# What is expected:
Retype the lines from the one containing "430 434 519" through the last line of the entries below, exactly and in full, omitting every image.

[Stored data]
++++++++++

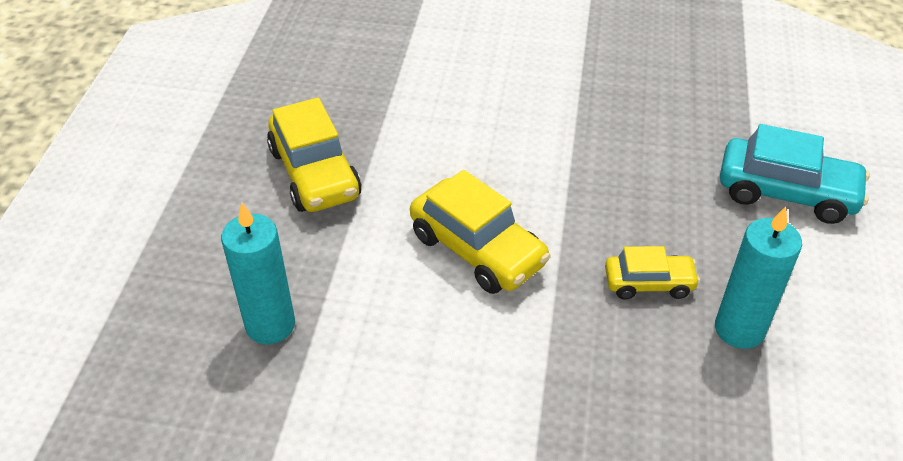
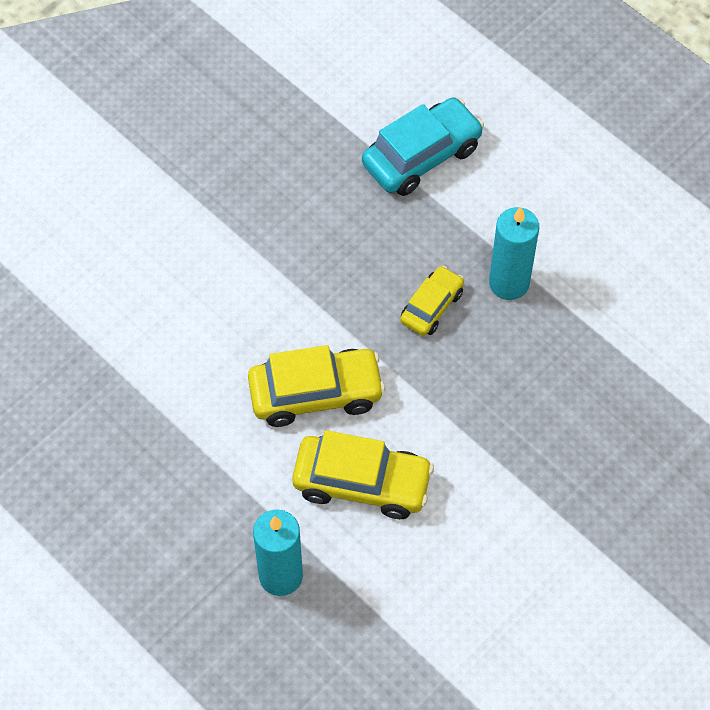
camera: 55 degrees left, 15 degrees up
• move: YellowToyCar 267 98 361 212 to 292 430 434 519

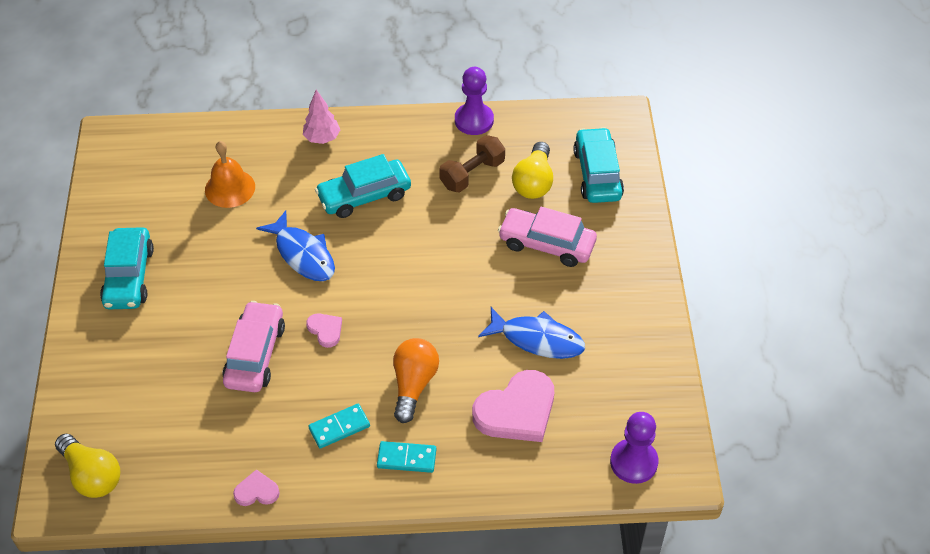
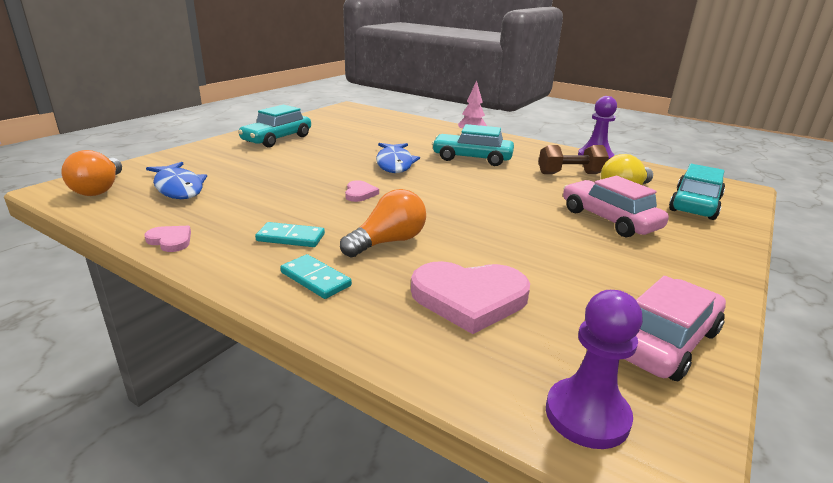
camera: 35 degrees right, 25 degrees down
• recolor: YellowLightBulb 55 434 120 498 to OrangeLightBulb 61 150 122 196
• delete: OrangeSchoolBell 205 141 255 208
• move: RosePinkToyCar 222 301 285 392 to 624 276 726 382
• move: RoyalBlueFishFigure 478 307 585 359 to 146 162 207 199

++++++++++

# Answer:
• move: YellowToyCar 267 98 361 212 to 292 430 434 519

camera: 35 degrees right, 25 degrees down
• recolor: YellowLightBulb 55 434 120 498 to OrangeLightBulb 61 150 122 196
• delete: OrangeSchoolBell 205 141 255 208
• move: RosePinkToyCar 222 301 285 392 to 624 276 726 382
• move: RoyalBlueFishFigure 478 307 585 359 to 146 162 207 199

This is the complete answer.